▶ **Work required**: Copy out all of the data below word for word, keeping every line and mark the same.

▶ **Material provided**:
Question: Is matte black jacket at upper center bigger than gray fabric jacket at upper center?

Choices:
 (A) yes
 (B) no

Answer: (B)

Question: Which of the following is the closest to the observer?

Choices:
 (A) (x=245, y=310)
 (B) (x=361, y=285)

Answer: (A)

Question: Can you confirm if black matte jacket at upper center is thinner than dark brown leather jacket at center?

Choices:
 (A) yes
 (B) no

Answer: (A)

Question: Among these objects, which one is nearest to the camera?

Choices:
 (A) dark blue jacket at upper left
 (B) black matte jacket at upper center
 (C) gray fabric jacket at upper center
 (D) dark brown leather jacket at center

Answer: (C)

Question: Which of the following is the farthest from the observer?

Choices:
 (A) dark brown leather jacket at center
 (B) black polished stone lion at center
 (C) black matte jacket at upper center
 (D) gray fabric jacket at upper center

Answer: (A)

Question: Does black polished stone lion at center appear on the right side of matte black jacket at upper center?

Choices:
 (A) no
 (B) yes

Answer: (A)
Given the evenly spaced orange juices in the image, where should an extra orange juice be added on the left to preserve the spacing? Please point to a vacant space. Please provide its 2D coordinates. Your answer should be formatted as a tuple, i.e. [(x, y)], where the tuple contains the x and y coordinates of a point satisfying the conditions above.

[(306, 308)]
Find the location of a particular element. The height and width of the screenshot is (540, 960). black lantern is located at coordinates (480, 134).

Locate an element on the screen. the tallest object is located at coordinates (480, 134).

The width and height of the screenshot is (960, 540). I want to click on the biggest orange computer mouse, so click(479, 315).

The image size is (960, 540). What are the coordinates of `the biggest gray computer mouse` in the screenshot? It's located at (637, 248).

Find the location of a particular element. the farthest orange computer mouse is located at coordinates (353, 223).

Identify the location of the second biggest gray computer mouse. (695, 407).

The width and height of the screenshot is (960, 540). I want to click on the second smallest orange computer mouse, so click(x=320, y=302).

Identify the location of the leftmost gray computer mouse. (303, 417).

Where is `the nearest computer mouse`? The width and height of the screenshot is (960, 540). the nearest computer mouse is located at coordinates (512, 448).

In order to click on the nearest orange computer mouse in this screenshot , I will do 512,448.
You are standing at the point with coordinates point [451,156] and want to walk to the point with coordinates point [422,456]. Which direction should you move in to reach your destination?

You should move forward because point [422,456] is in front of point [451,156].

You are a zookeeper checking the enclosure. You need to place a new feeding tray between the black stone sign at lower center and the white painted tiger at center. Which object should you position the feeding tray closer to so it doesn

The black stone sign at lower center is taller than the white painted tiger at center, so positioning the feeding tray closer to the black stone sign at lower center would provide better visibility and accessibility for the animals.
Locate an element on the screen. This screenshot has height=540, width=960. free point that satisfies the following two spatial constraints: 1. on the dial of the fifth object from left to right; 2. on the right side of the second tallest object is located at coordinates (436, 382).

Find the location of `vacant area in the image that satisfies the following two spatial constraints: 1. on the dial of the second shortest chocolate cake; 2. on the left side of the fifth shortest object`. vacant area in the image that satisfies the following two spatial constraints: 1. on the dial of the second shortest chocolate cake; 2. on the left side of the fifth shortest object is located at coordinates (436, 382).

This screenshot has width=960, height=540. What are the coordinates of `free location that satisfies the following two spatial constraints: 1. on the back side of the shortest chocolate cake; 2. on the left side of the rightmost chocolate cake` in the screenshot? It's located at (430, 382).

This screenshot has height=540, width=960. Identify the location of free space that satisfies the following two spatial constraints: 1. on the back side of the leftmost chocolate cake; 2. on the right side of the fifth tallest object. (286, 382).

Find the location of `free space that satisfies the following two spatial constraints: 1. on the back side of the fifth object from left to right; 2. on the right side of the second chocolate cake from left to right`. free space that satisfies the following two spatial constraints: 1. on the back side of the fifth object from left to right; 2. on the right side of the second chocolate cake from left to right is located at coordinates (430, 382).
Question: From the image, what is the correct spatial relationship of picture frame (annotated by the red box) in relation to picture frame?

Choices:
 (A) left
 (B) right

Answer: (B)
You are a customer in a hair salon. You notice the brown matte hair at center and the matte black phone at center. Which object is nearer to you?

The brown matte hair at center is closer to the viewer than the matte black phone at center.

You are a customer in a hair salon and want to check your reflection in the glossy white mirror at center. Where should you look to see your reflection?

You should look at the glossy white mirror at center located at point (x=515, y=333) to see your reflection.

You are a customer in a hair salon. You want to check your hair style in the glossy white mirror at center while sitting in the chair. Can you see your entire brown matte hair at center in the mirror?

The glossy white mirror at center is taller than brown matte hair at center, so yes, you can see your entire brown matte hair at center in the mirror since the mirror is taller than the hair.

▶ **Full response**:
Question: Is matte black jacket at upper center bigger than gray fabric jacket at upper center?

Choices:
 (A) yes
 (B) no

Answer: (B)

Question: Which of the following is the closest to the observer?

Choices:
 (A) (x=245, y=310)
 (B) (x=361, y=285)

Answer: (A)

Question: Can you confirm if black matte jacket at upper center is thinner than dark brown leather jacket at center?

Choices:
 (A) yes
 (B) no

Answer: (A)

Question: Among these objects, which one is nearest to the camera?

Choices:
 (A) dark blue jacket at upper left
 (B) black matte jacket at upper center
 (C) gray fabric jacket at upper center
 (D) dark brown leather jacket at center

Answer: (C)

Question: Which of the following is the farthest from the observer?

Choices:
 (A) dark brown leather jacket at center
 (B) black polished stone lion at center
 (C) black matte jacket at upper center
 (D) gray fabric jacket at upper center

Answer: (A)

Question: Does black polished stone lion at center appear on the right side of matte black jacket at upper center?

Choices:
 (A) no
 (B) yes

Answer: (A)
Given the evenly spaced orange juices in the image, where should an extra orange juice be added on the left to preserve the spacing? Please point to a vacant space. Please provide its 2D coordinates. Your answer should be formatted as a tuple, i.e. [(x, y)], where the tuple contains the x and y coordinates of a point satisfying the conditions above.

[(306, 308)]
Find the location of a particular element. The height and width of the screenshot is (540, 960). black lantern is located at coordinates (480, 134).

Locate an element on the screen. the tallest object is located at coordinates (480, 134).

The width and height of the screenshot is (960, 540). I want to click on the biggest orange computer mouse, so click(479, 315).

The image size is (960, 540). What are the coordinates of `the biggest gray computer mouse` in the screenshot? It's located at (637, 248).

Find the location of a particular element. the farthest orange computer mouse is located at coordinates (353, 223).

Identify the location of the second biggest gray computer mouse. (695, 407).

The width and height of the screenshot is (960, 540). I want to click on the second smallest orange computer mouse, so click(x=320, y=302).

Identify the location of the leftmost gray computer mouse. (303, 417).

Where is `the nearest computer mouse`? The width and height of the screenshot is (960, 540). the nearest computer mouse is located at coordinates (512, 448).

In order to click on the nearest orange computer mouse in this screenshot , I will do 512,448.
You are standing at the point with coordinates point [451,156] and want to walk to the point with coordinates point [422,456]. Which direction should you move in to reach your destination?

You should move forward because point [422,456] is in front of point [451,156].

You are a zookeeper checking the enclosure. You need to place a new feeding tray between the black stone sign at lower center and the white painted tiger at center. Which object should you position the feeding tray closer to so it doesn

The black stone sign at lower center is taller than the white painted tiger at center, so positioning the feeding tray closer to the black stone sign at lower center would provide better visibility and accessibility for the animals.
Locate an element on the screen. This screenshot has height=540, width=960. free point that satisfies the following two spatial constraints: 1. on the dial of the fifth object from left to right; 2. on the right side of the second tallest object is located at coordinates (436, 382).

Find the location of `vacant area in the image that satisfies the following two spatial constraints: 1. on the dial of the second shortest chocolate cake; 2. on the left side of the fifth shortest object`. vacant area in the image that satisfies the following two spatial constraints: 1. on the dial of the second shortest chocolate cake; 2. on the left side of the fifth shortest object is located at coordinates (436, 382).

This screenshot has width=960, height=540. What are the coordinates of `free location that satisfies the following two spatial constraints: 1. on the back side of the shortest chocolate cake; 2. on the left side of the rightmost chocolate cake` in the screenshot? It's located at (430, 382).

This screenshot has height=540, width=960. Identify the location of free space that satisfies the following two spatial constraints: 1. on the back side of the leftmost chocolate cake; 2. on the right side of the fifth tallest object. (286, 382).

Find the location of `free space that satisfies the following two spatial constraints: 1. on the back side of the fifth object from left to right; 2. on the right side of the second chocolate cake from left to right`. free space that satisfies the following two spatial constraints: 1. on the back side of the fifth object from left to right; 2. on the right side of the second chocolate cake from left to right is located at coordinates (430, 382).
Question: From the image, what is the correct spatial relationship of picture frame (annotated by the red box) in relation to picture frame?

Choices:
 (A) left
 (B) right

Answer: (B)
You are a customer in a hair salon. You notice the brown matte hair at center and the matte black phone at center. Which object is nearer to you?

The brown matte hair at center is closer to the viewer than the matte black phone at center.

You are a customer in a hair salon and want to check your reflection in the glossy white mirror at center. Where should you look to see your reflection?

You should look at the glossy white mirror at center located at point (x=515, y=333) to see your reflection.

You are a customer in a hair salon. You want to check your hair style in the glossy white mirror at center while sitting in the chair. Can you see your entire brown matte hair at center in the mirror?

The glossy white mirror at center is taller than brown matte hair at center, so yes, you can see your entire brown matte hair at center in the mirror since the mirror is taller than the hair.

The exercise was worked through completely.